Source material:
******

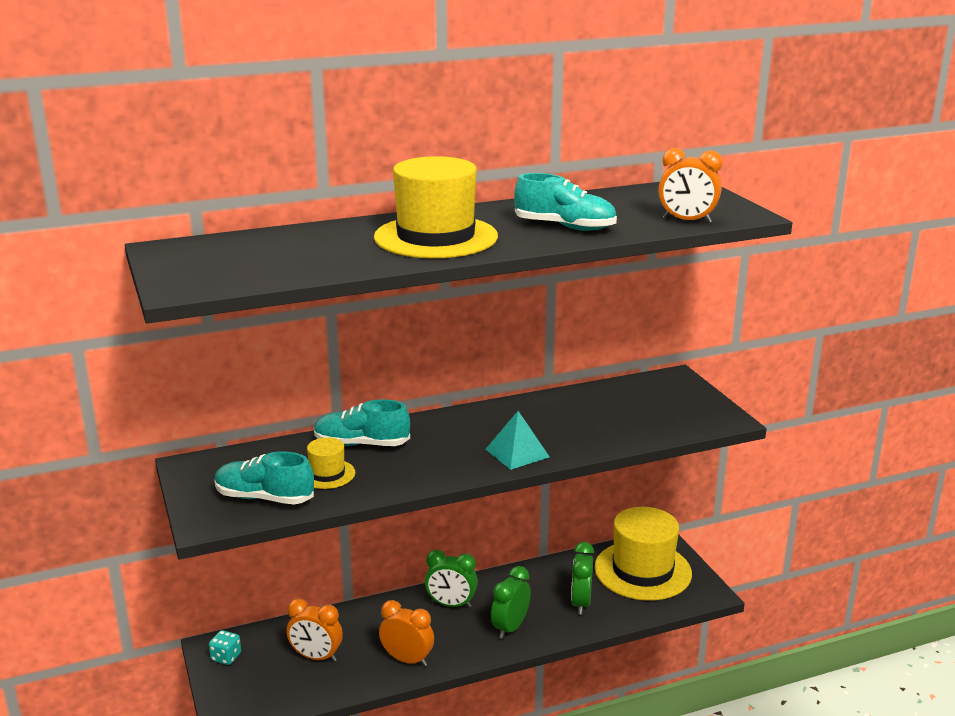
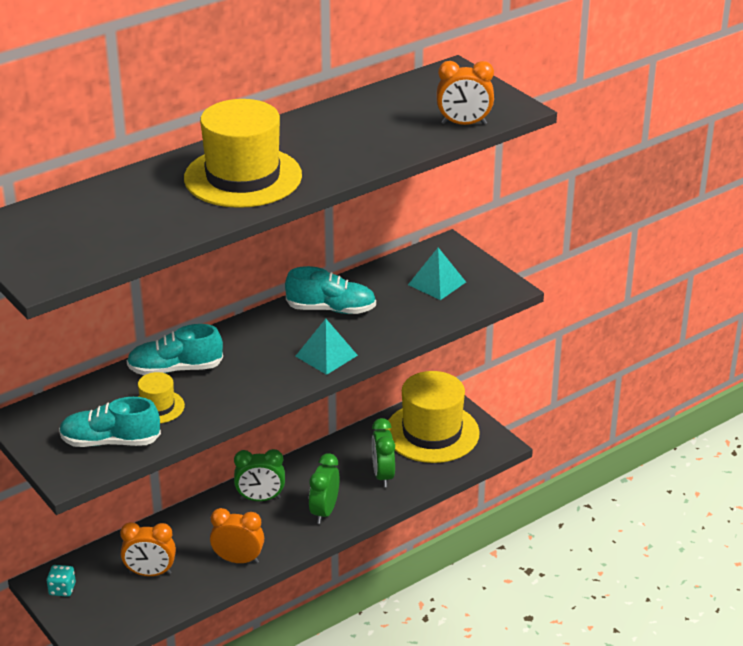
camera: 15 degrees left, 10 degrees up
(565, 227) = (356, 147): turquoise shoe -> turquoise shoe (331, 309)
(654, 406) = (437, 283): none -> turquoise pyramid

******

What this task involves:
Restate word for word each line of the data from the one with "(565, 227) = (356, 147): turquoise" to the last, keeping both ends.

Answer space:
(565, 227) = (356, 147): turquoise shoe -> turquoise shoe (331, 309)
(654, 406) = (437, 283): none -> turquoise pyramid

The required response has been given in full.